INFORMATION SHOWN:
- Opening Delimiter -

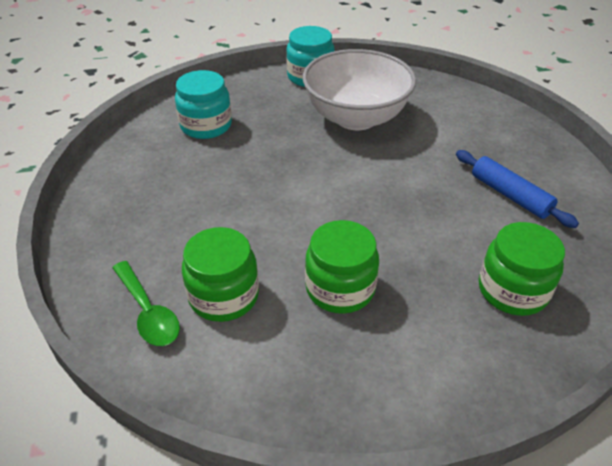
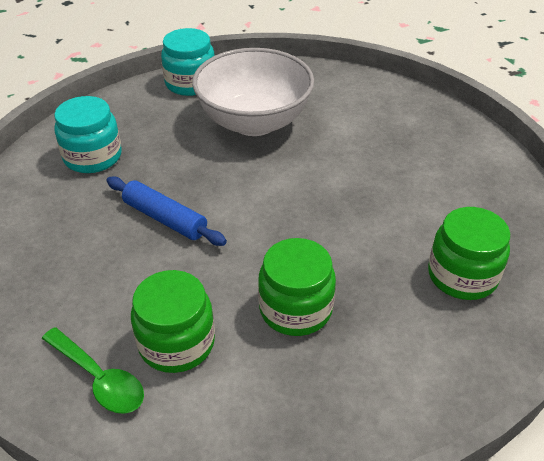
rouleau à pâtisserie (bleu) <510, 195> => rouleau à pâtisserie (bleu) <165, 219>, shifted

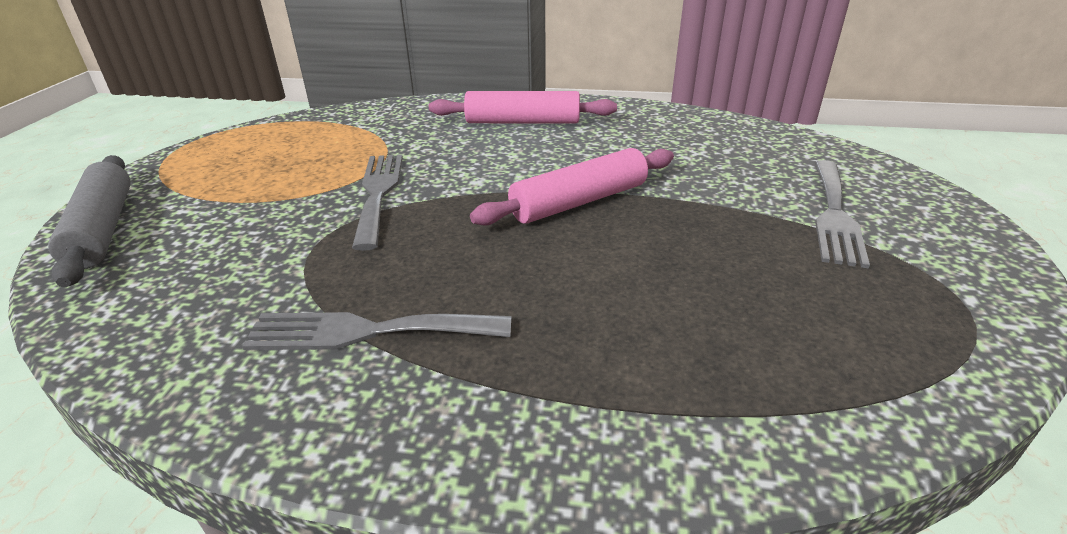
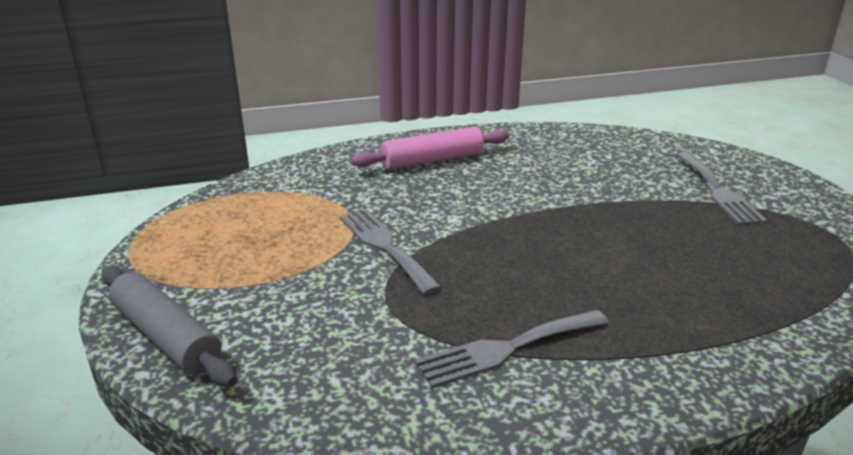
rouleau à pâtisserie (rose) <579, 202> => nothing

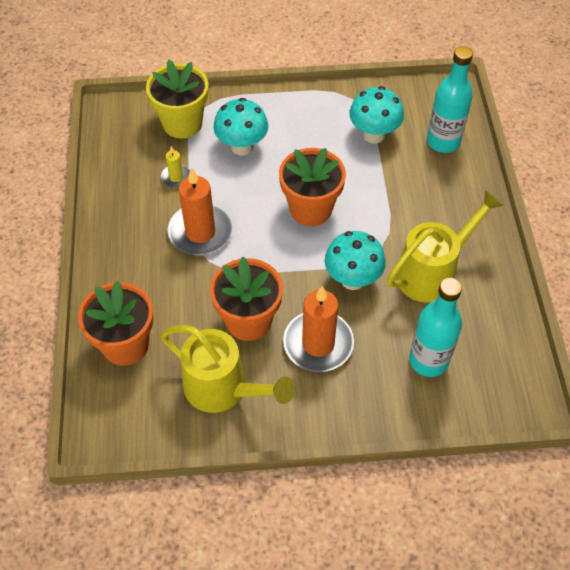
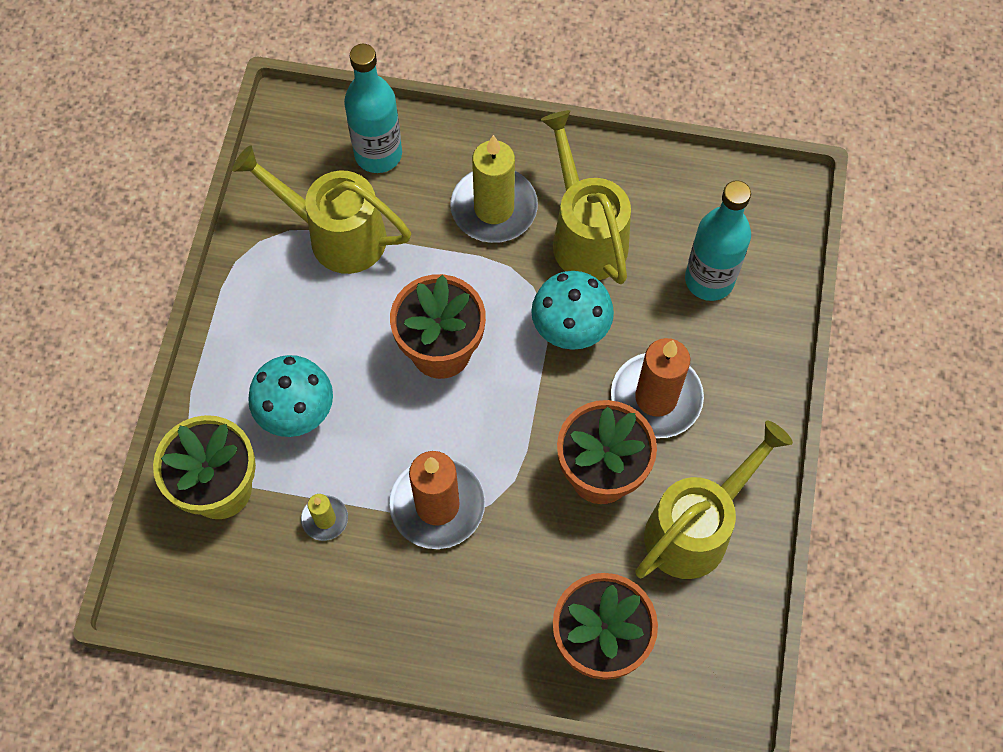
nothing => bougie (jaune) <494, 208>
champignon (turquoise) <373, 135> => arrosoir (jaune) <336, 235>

- Closing Delimiter -

Word for word, copy every line of the data, excluding any pictures.

OUTPUT OF THE EXERCISE:
rouleau à pâtisserie (bleu) <510, 195> => rouleau à pâtisserie (bleu) <165, 219>, shifted

rouleau à pâtisserie (rose) <579, 202> => nothing

nothing => bougie (jaune) <494, 208>
champignon (turquoise) <373, 135> => arrosoir (jaune) <336, 235>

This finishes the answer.